** Begin Input rows **

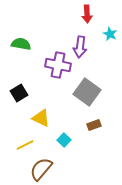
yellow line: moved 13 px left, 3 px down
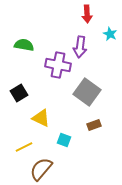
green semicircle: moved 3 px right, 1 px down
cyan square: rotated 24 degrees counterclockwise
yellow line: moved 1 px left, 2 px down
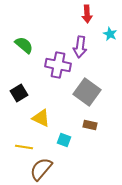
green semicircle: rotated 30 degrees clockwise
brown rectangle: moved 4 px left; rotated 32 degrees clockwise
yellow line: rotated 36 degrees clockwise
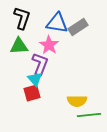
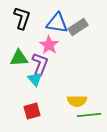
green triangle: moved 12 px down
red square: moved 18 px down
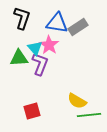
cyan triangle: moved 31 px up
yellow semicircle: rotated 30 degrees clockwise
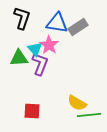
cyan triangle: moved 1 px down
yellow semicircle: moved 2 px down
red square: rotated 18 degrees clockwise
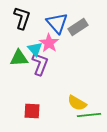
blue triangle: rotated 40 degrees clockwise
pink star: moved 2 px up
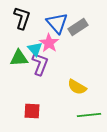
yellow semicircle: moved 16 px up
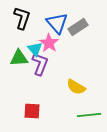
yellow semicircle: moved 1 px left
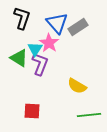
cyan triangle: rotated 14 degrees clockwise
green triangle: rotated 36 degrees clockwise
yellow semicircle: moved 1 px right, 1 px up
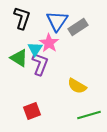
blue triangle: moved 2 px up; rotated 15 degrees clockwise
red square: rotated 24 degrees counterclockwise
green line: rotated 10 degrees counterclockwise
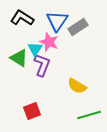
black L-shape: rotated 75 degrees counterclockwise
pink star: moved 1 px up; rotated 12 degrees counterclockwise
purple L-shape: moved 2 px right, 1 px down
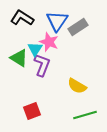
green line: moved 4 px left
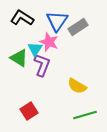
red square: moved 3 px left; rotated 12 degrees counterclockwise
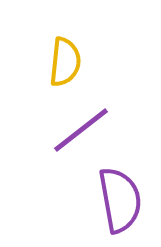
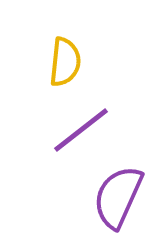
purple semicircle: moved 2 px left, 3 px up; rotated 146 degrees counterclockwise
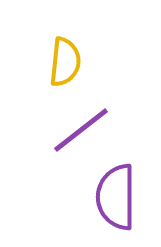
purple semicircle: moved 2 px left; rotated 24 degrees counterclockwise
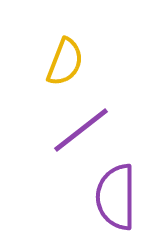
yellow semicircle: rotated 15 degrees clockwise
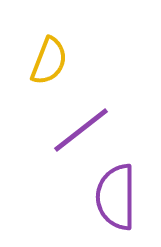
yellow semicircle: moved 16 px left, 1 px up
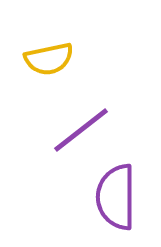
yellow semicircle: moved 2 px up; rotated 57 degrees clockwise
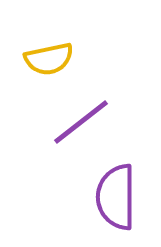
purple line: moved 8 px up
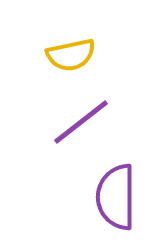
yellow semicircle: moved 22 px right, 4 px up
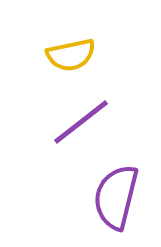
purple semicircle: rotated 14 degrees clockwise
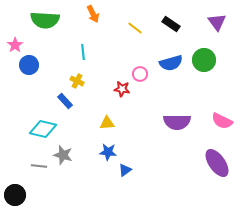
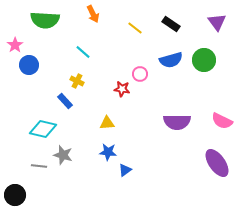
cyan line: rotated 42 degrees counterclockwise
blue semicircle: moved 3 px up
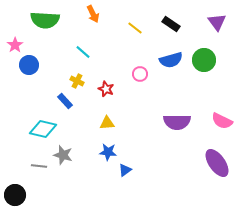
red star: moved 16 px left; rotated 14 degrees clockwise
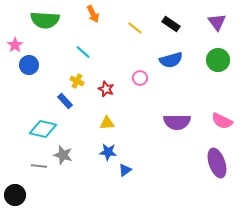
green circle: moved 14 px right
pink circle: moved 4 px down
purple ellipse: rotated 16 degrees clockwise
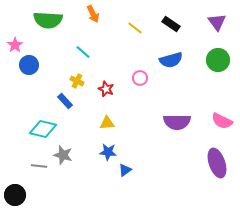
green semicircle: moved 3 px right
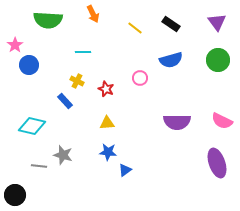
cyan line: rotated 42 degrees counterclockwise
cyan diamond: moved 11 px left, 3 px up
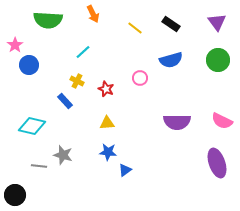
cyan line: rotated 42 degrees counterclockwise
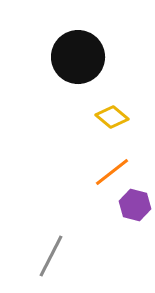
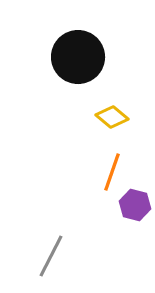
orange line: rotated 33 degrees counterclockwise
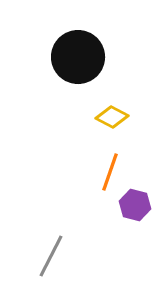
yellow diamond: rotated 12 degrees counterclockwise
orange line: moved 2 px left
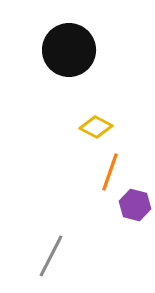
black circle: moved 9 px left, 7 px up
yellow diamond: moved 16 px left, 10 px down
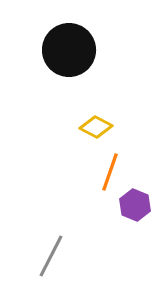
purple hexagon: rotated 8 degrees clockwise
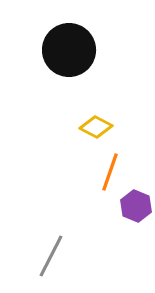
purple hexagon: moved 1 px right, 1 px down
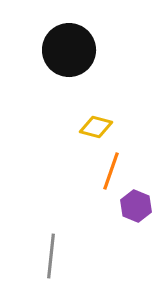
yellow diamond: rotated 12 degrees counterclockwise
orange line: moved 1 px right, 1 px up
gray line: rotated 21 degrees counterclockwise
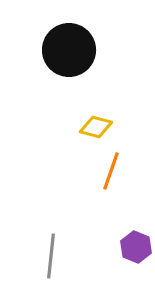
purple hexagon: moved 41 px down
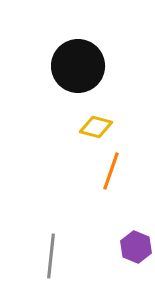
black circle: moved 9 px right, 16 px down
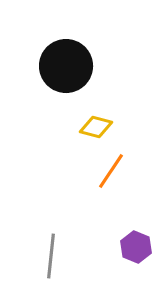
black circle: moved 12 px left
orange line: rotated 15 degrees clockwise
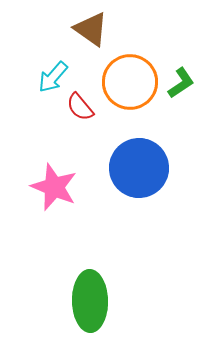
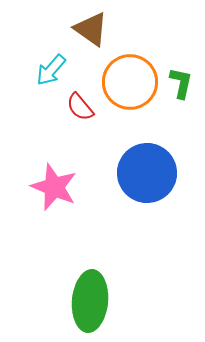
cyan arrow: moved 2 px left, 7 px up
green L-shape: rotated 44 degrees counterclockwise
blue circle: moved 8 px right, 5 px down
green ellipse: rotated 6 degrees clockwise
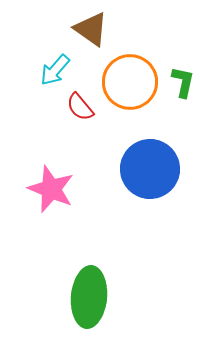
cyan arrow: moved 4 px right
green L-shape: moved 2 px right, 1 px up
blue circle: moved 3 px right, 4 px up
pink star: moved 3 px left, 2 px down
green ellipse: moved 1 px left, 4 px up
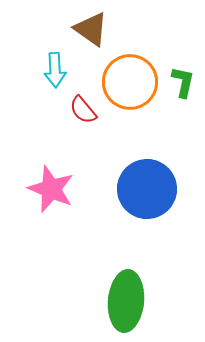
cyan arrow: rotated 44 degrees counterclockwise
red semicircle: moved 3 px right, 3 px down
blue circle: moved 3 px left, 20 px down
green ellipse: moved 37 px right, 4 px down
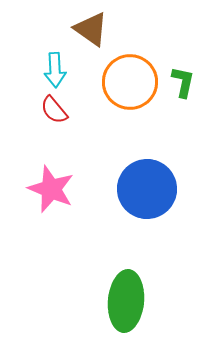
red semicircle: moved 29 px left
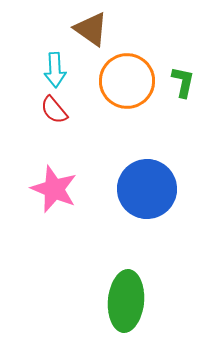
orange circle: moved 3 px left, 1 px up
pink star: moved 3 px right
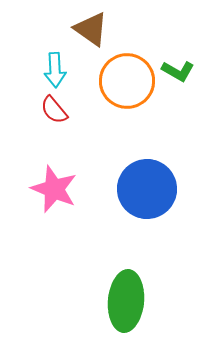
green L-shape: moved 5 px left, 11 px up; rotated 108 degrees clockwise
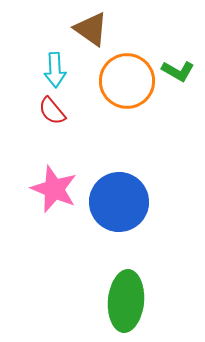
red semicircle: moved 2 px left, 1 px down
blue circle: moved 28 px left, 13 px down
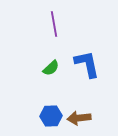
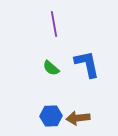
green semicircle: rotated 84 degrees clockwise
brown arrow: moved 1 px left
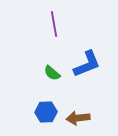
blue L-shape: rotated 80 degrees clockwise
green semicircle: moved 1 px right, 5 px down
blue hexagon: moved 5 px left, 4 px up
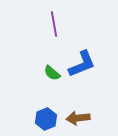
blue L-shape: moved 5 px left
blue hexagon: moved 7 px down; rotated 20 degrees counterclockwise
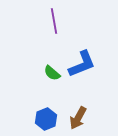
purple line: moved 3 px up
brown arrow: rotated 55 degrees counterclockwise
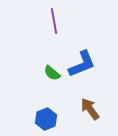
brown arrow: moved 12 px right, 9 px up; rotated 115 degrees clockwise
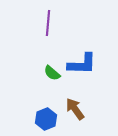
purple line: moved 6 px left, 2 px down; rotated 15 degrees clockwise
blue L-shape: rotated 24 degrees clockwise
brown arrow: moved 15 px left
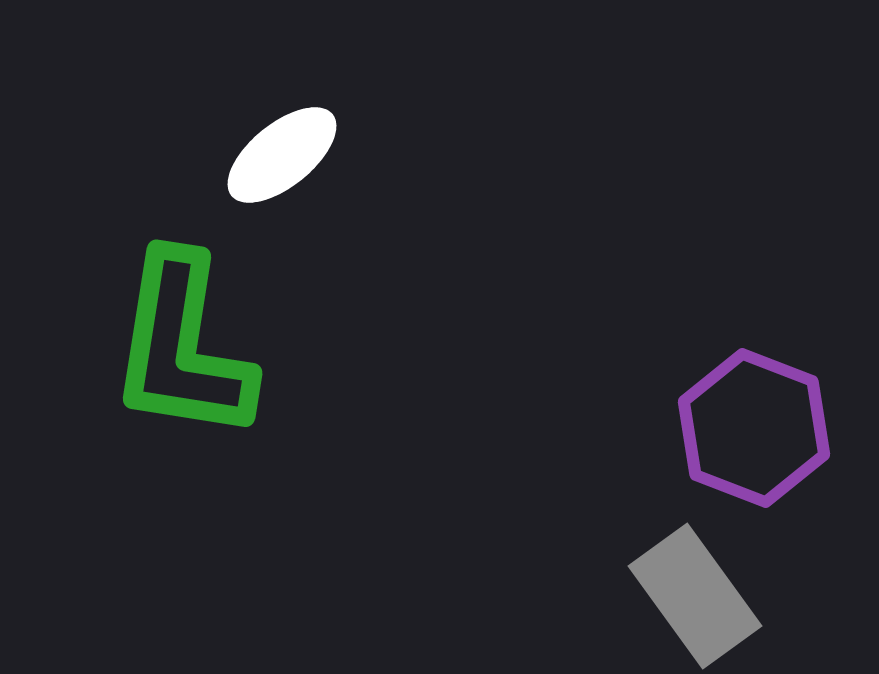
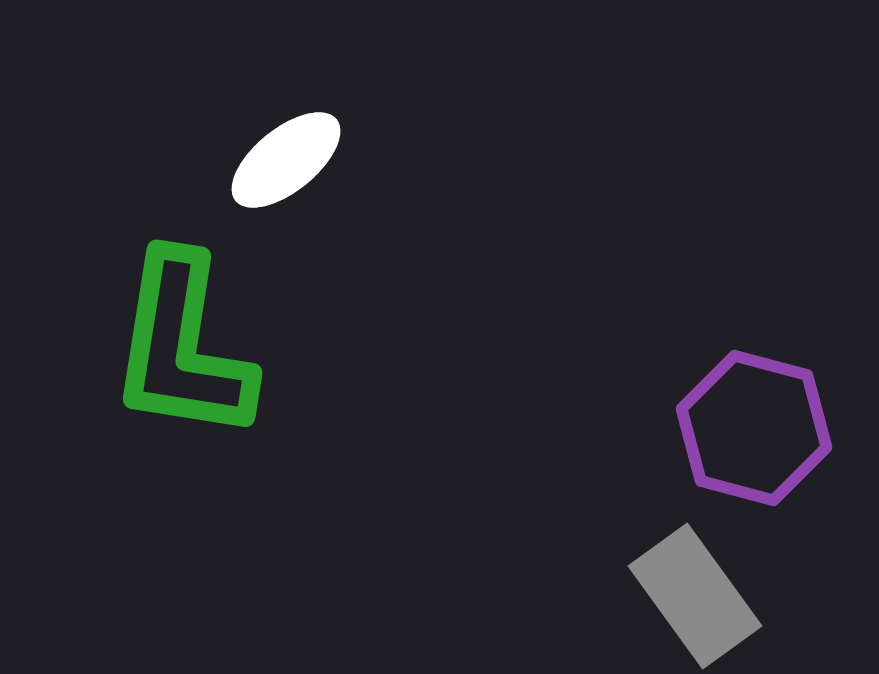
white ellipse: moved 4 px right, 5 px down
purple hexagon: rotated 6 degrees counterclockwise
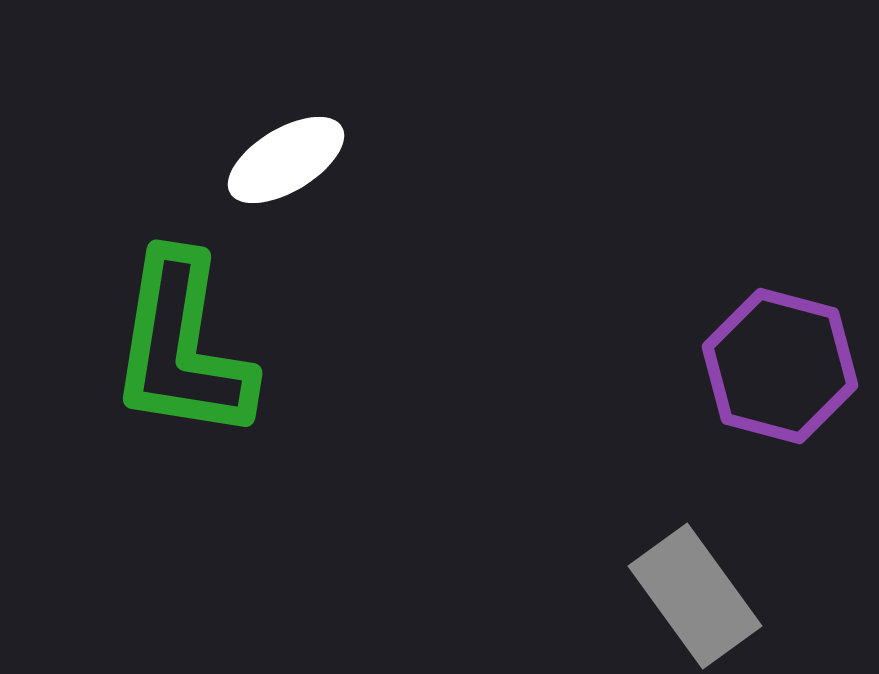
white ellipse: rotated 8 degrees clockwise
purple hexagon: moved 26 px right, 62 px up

** End Input rows **

Short problem
From the items above, copy out unchanged the lines starting with the one that contains "black circle: moved 9 px left, 7 px up" and ending with the one that contains "purple hexagon: moved 41 px down". Leave out the pictures.

Solution below
black circle: moved 9 px left, 7 px up
yellow diamond: moved 16 px left, 10 px down
purple hexagon: rotated 8 degrees clockwise
purple hexagon: moved 1 px right, 1 px down
yellow diamond: rotated 12 degrees counterclockwise
orange line: moved 1 px right, 1 px up
gray line: rotated 21 degrees counterclockwise
purple hexagon: moved 41 px down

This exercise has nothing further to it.